» **What to work on**
Among the entries that follow, find every line with the word "none" and list it.

» **Records supplied**
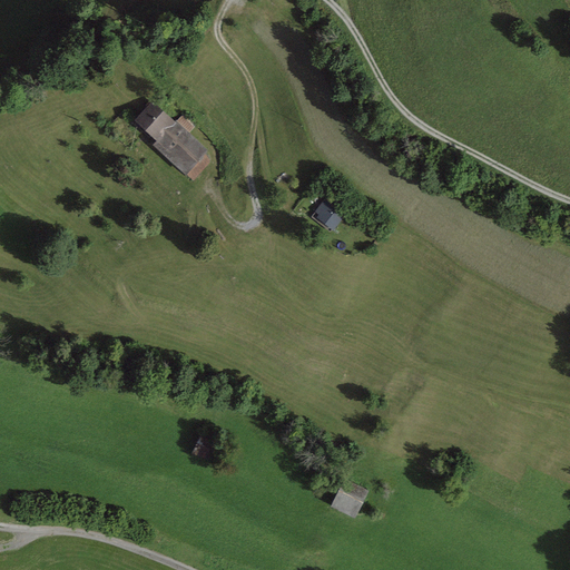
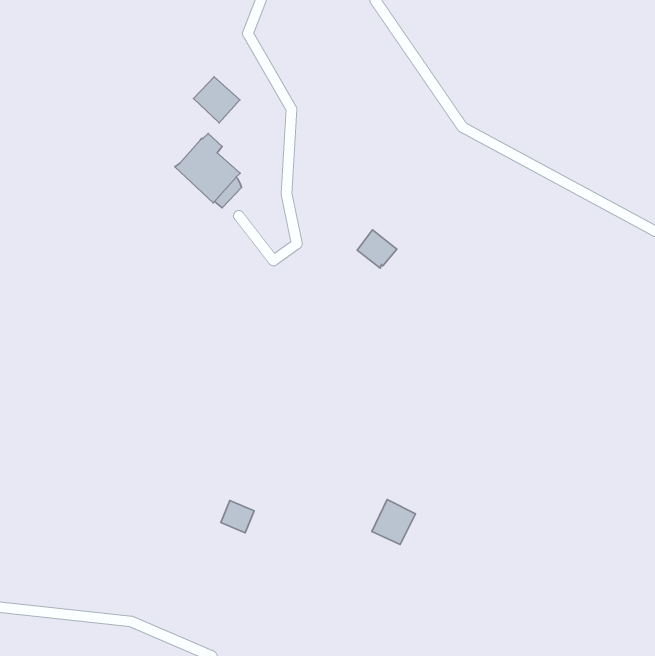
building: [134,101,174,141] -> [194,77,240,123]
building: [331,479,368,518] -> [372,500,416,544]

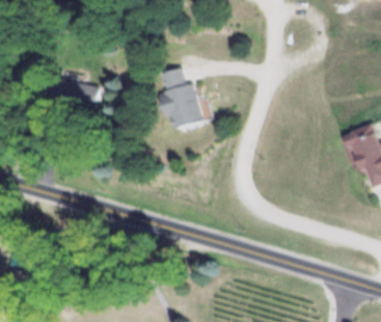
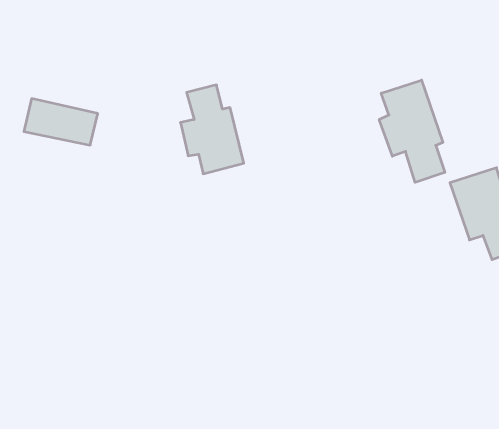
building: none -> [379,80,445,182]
...
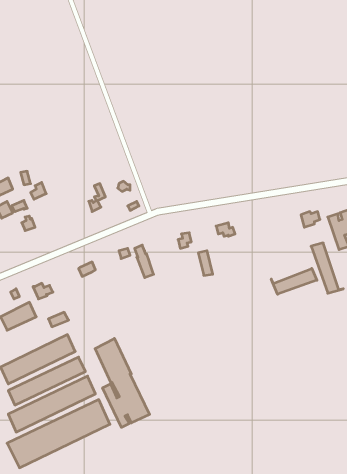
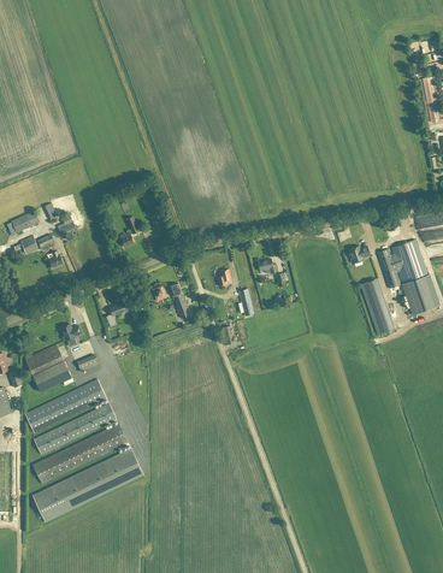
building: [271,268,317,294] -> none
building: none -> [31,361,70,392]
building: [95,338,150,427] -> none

» **Problem solution**
building: none -> [379,80,445,182]
building: [271,268,317,294] -> none
building: none -> [31,361,70,392]
building: [95,338,150,427] -> none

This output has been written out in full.